Entries provided START
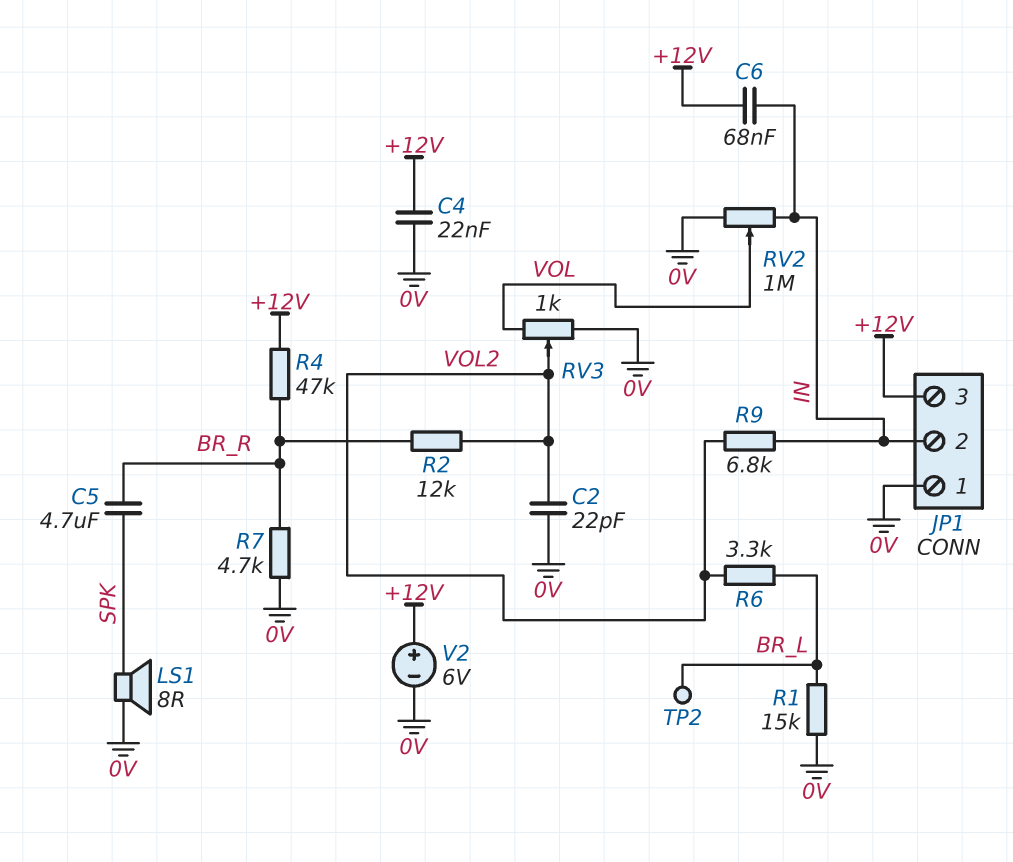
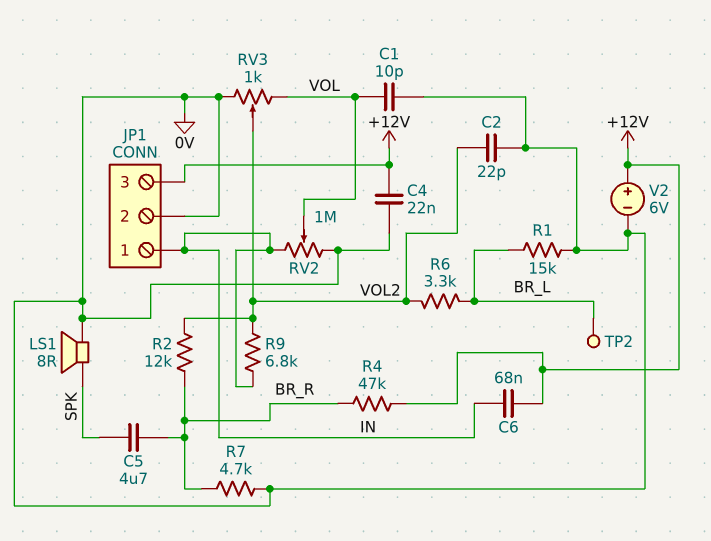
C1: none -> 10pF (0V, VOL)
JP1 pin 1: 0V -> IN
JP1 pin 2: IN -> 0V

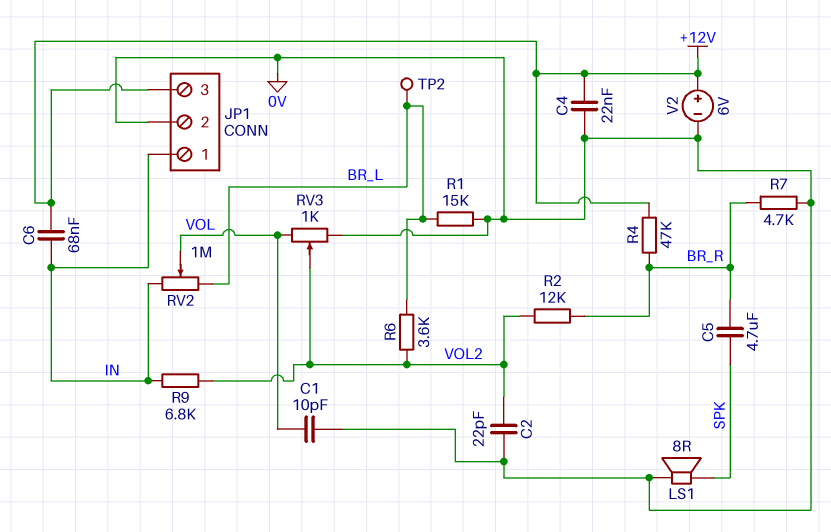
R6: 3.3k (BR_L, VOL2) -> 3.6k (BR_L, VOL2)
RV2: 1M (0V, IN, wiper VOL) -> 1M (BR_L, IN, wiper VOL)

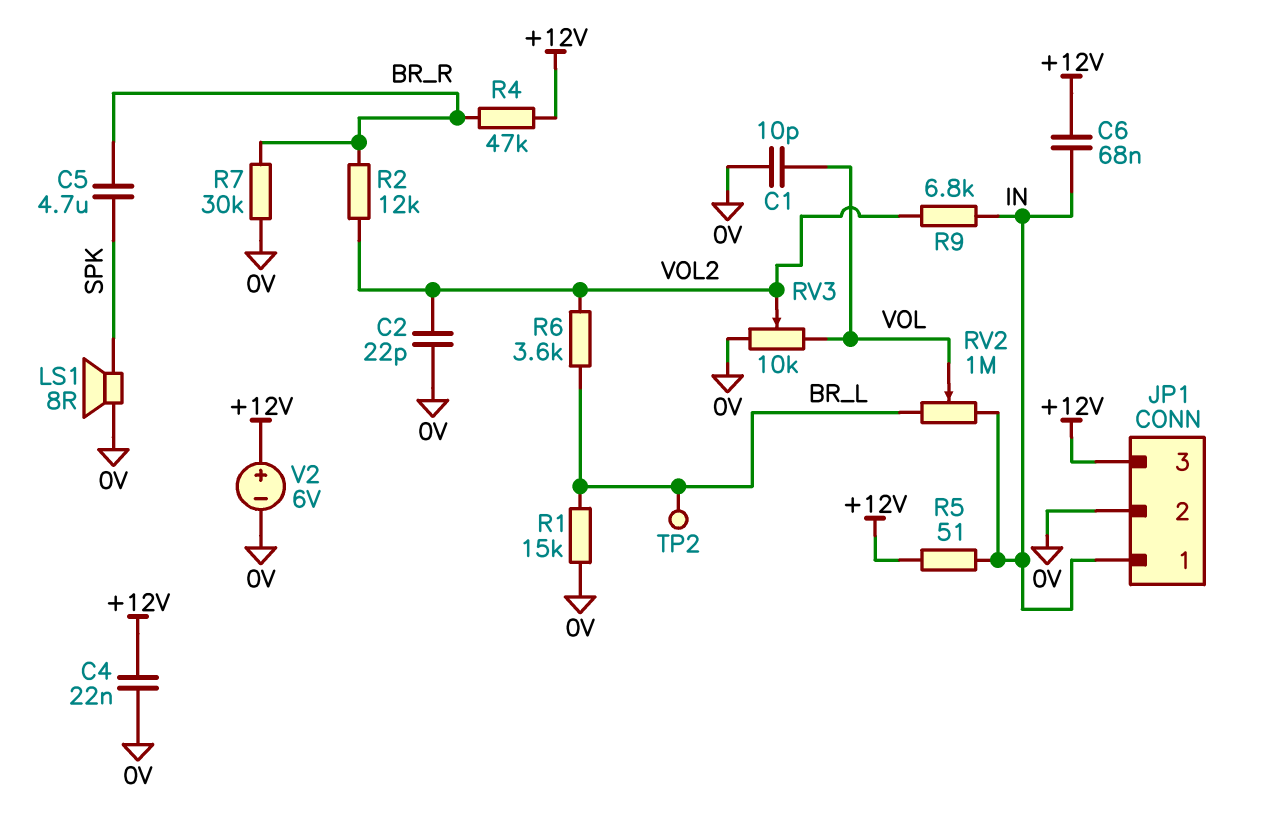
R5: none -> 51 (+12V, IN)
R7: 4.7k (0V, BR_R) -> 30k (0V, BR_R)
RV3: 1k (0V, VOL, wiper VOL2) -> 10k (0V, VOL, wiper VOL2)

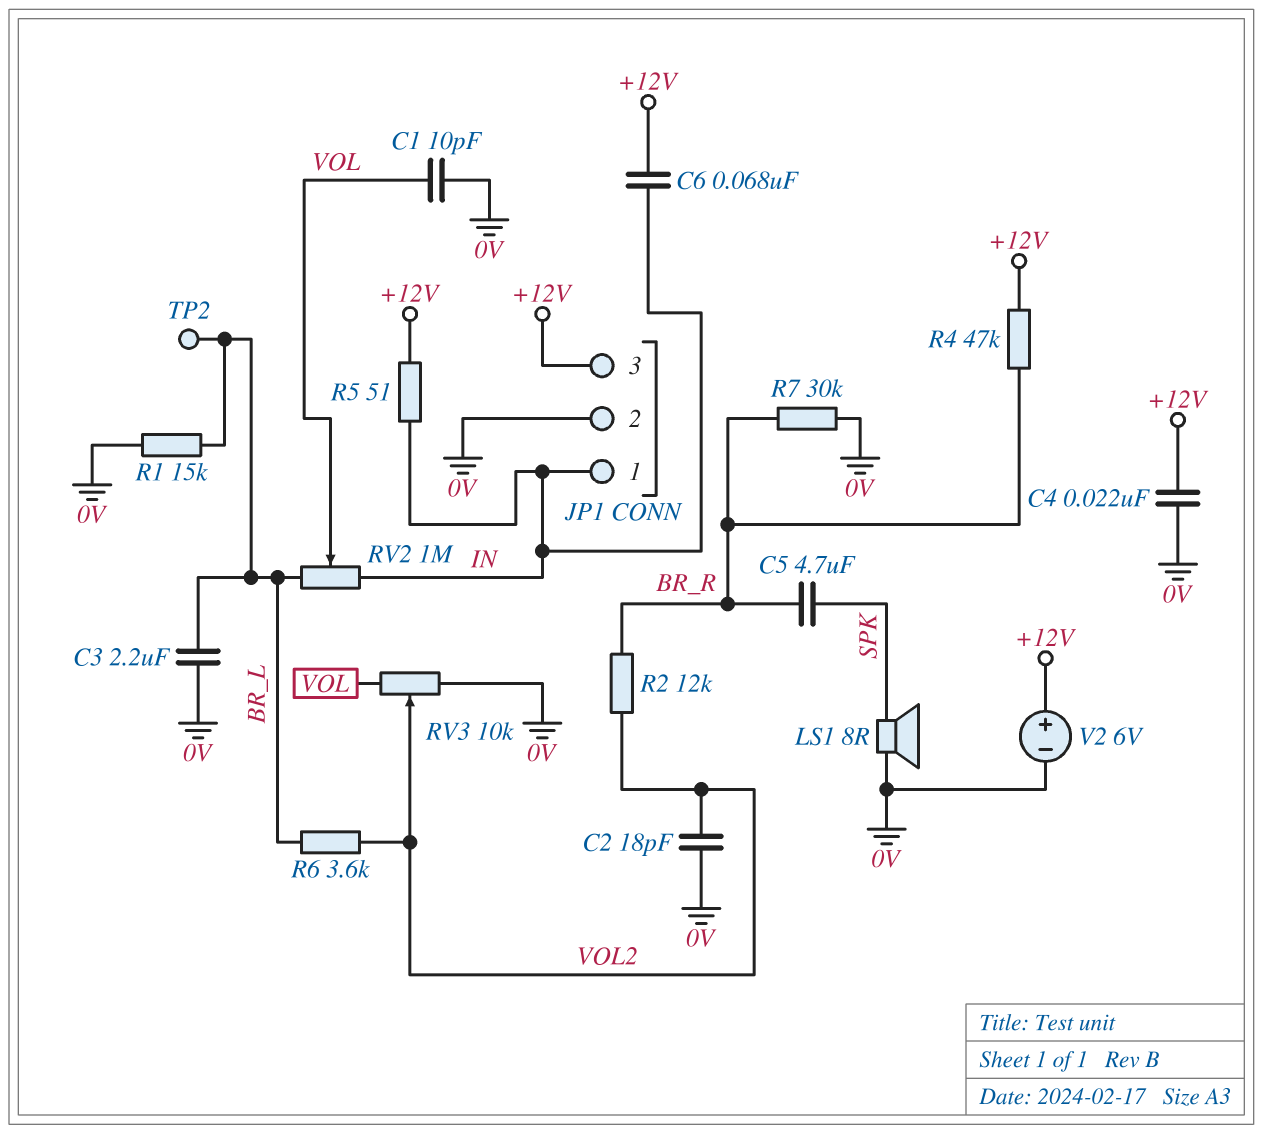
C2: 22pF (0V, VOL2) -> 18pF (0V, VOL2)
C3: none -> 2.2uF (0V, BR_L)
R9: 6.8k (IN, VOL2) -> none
Entries provided END
* [Task item]:
In the data above, start at the line holding "JP1 pin 1: 0V -> IN" and stop after the line holding "C3: none -> 2.2uF (0V, BR_L)"; write out those lines exactly, without pictures.

* [Answer space]:
JP1 pin 1: 0V -> IN
JP1 pin 2: IN -> 0V

R6: 3.3k (BR_L, VOL2) -> 3.6k (BR_L, VOL2)
RV2: 1M (0V, IN, wiper VOL) -> 1M (BR_L, IN, wiper VOL)

R5: none -> 51 (+12V, IN)
R7: 4.7k (0V, BR_R) -> 30k (0V, BR_R)
RV3: 1k (0V, VOL, wiper VOL2) -> 10k (0V, VOL, wiper VOL2)

C2: 22pF (0V, VOL2) -> 18pF (0V, VOL2)
C3: none -> 2.2uF (0V, BR_L)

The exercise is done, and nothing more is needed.